*** Opening of Supplied data ***

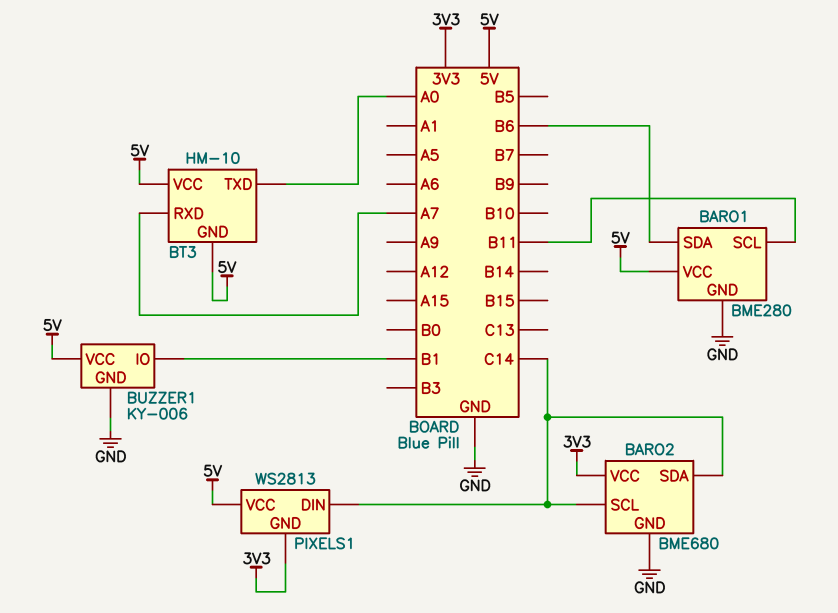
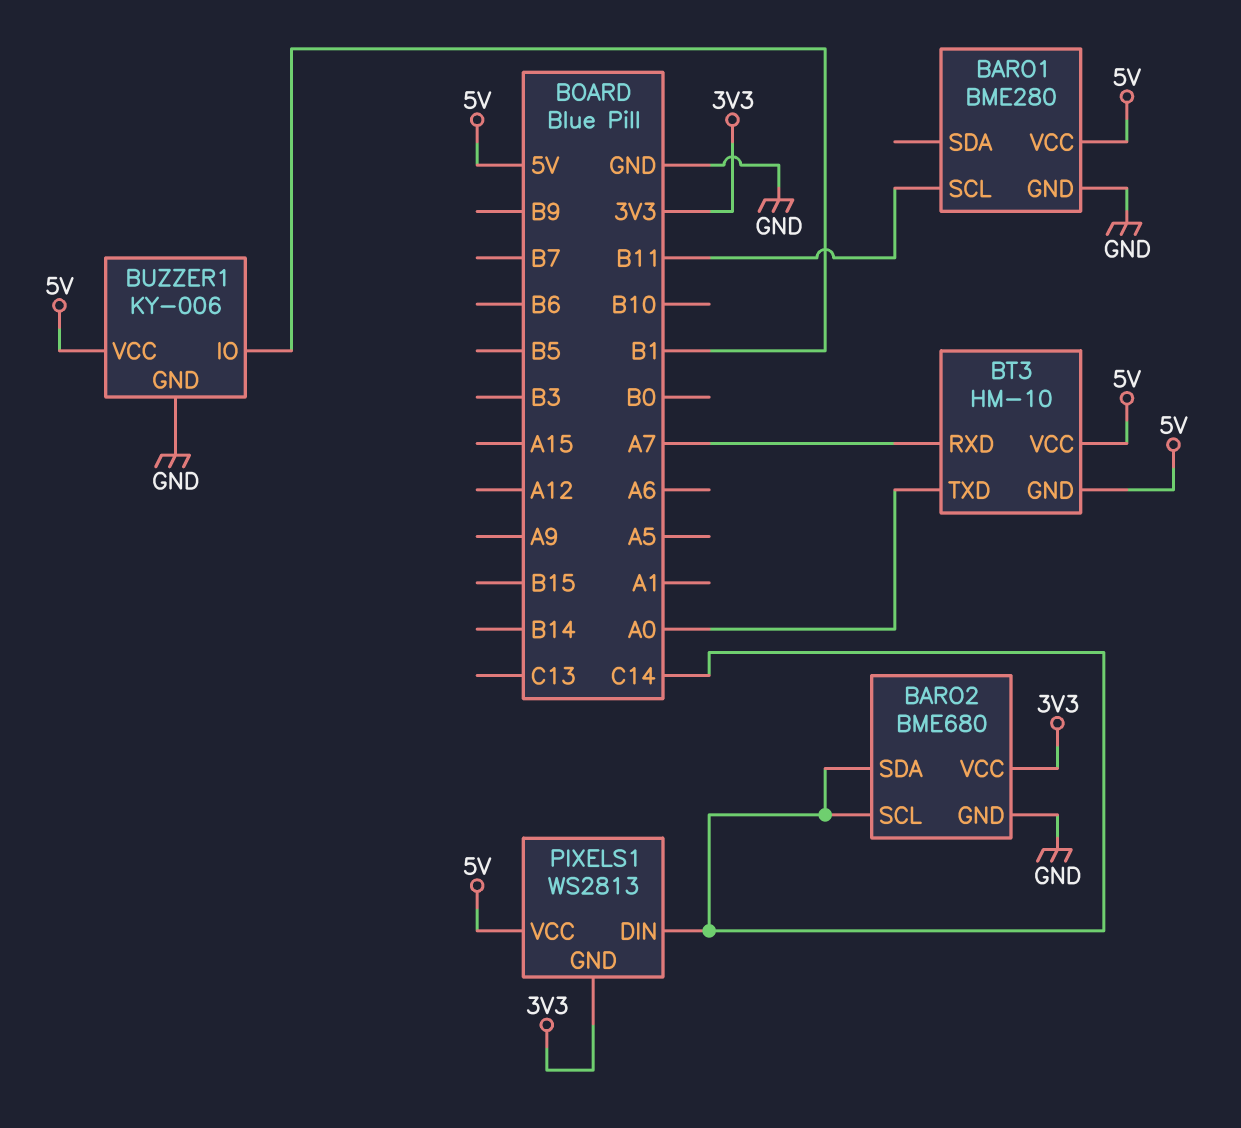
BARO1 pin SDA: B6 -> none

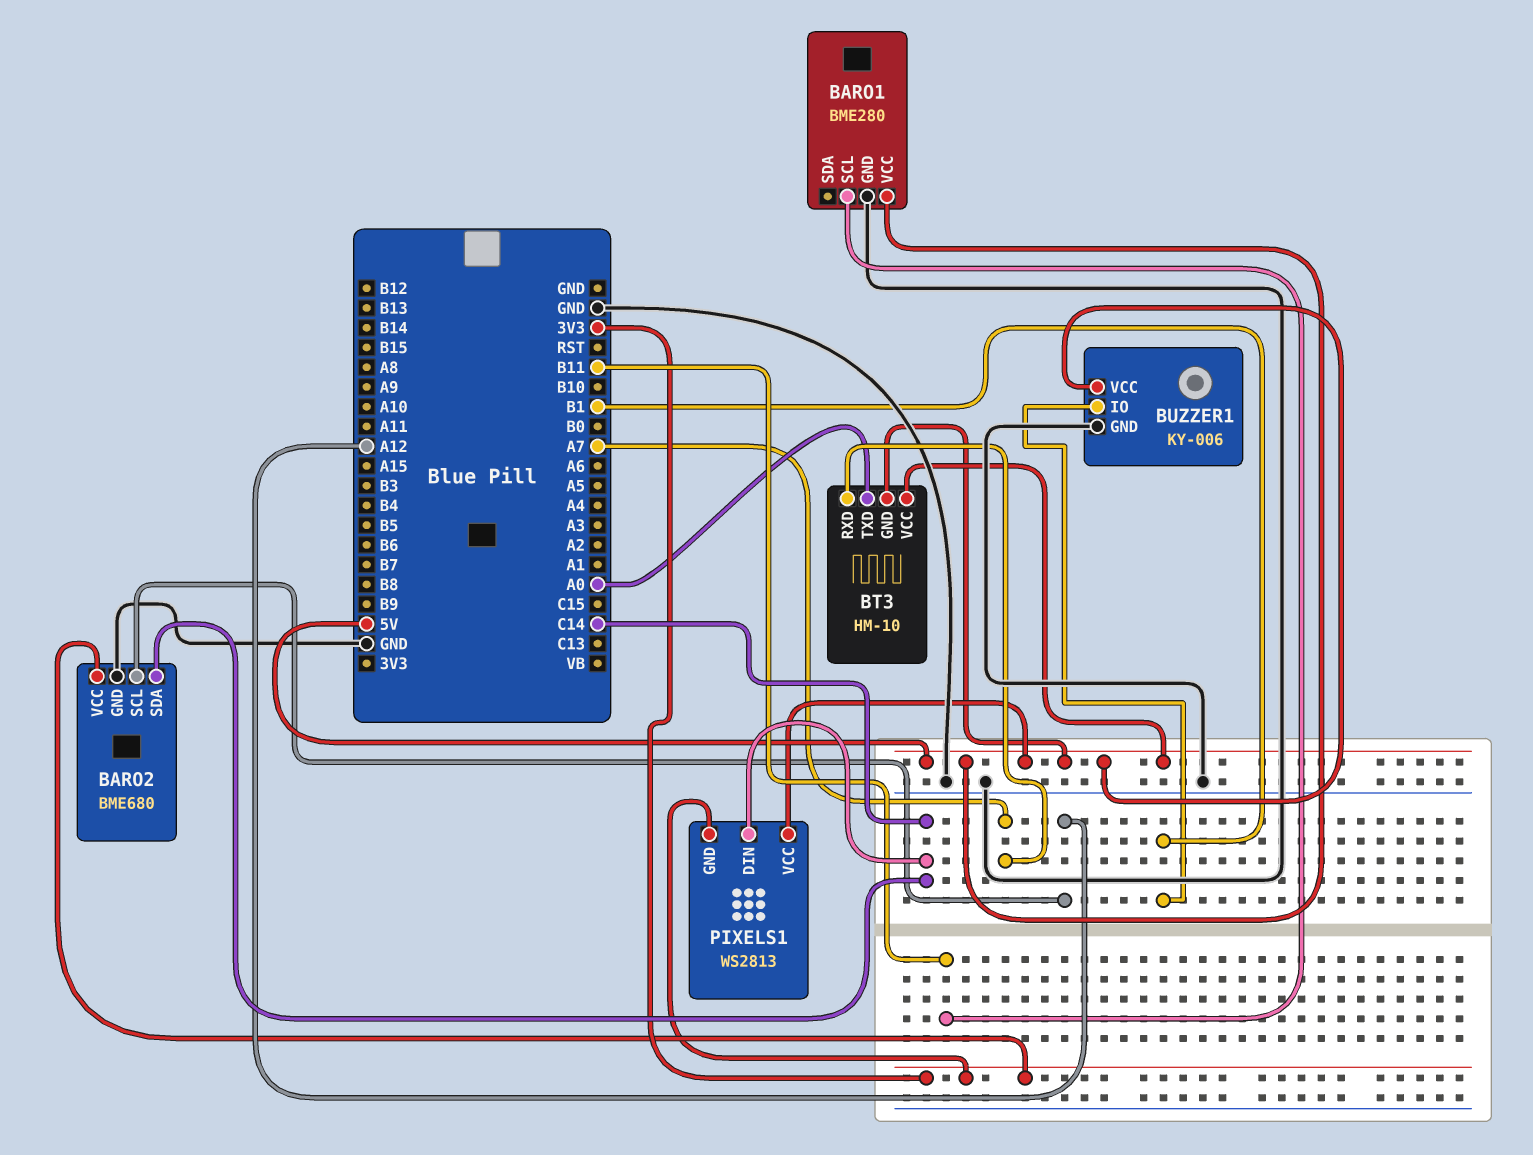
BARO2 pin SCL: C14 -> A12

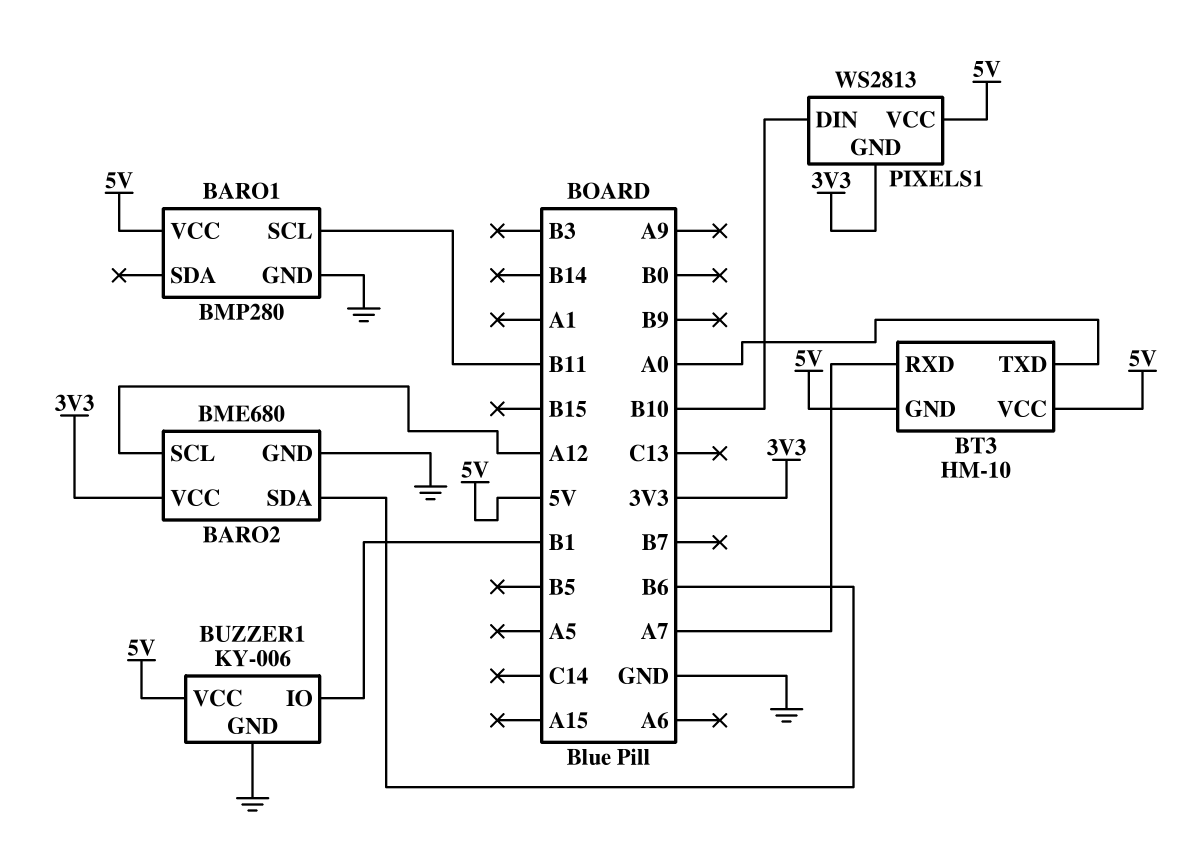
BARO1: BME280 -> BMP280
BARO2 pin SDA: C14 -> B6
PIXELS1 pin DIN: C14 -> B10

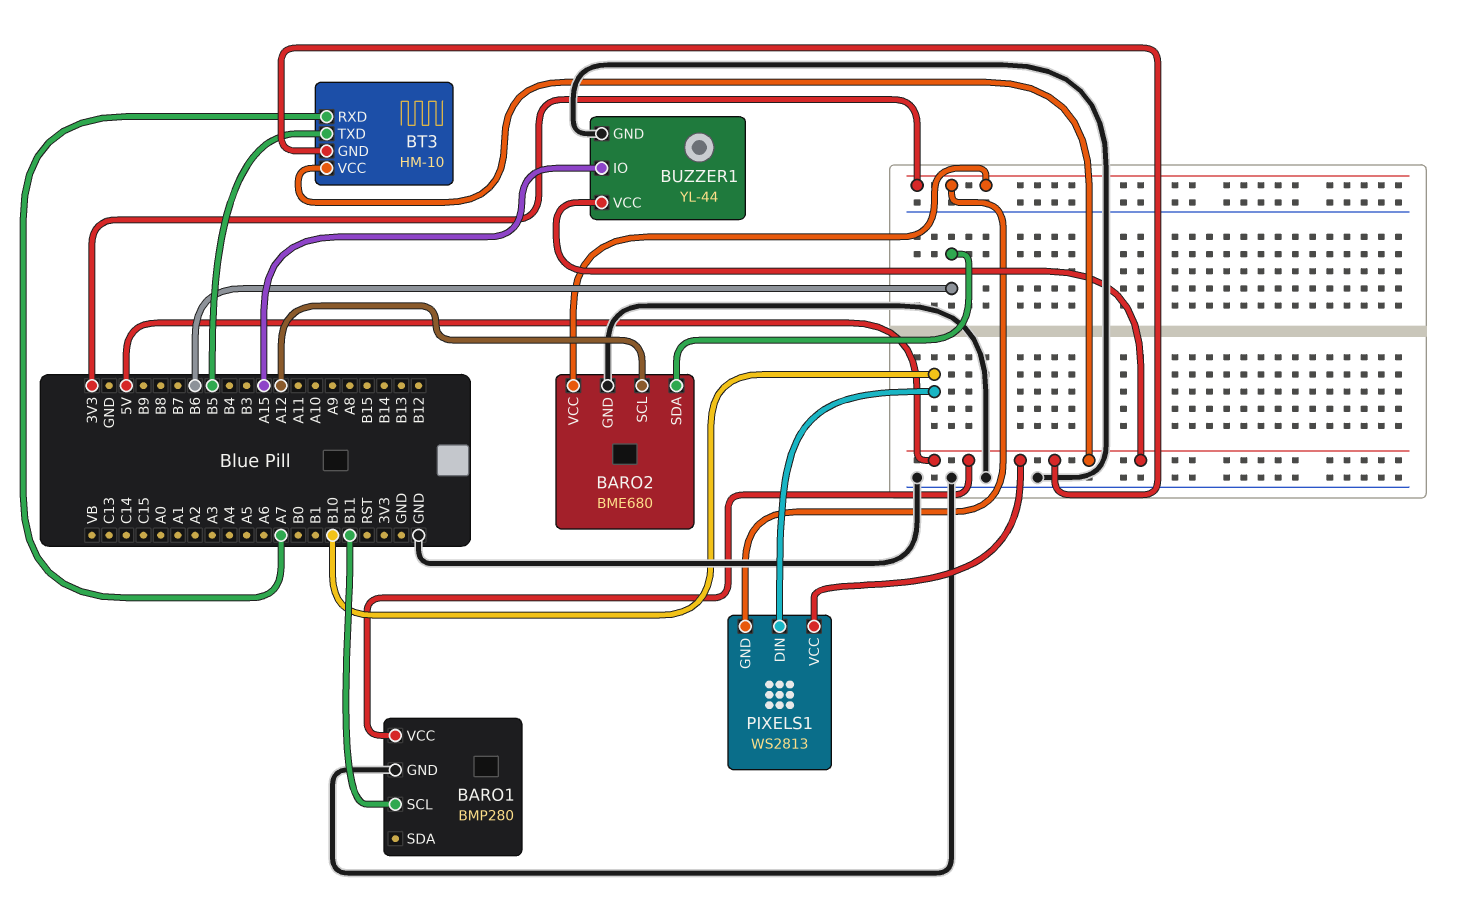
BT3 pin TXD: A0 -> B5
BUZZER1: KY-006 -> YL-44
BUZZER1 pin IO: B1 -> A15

*** Close of Supplied data ***
*** Opening of Supplied data ***

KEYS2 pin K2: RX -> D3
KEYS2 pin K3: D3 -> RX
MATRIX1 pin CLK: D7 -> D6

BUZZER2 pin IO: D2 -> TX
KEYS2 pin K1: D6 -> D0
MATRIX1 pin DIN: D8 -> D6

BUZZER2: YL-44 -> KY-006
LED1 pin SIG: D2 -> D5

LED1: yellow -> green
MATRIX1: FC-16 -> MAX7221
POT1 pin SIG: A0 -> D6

*** Close of Supplied data ***

Exercise objective:
Return only the part of the records above that opens with the line containing "LED1: yellow -> green" and closes with the line containing "POT1 pin SIG: A0 -> D6", ends included.

Output for this exercise:
LED1: yellow -> green
MATRIX1: FC-16 -> MAX7221
POT1 pin SIG: A0 -> D6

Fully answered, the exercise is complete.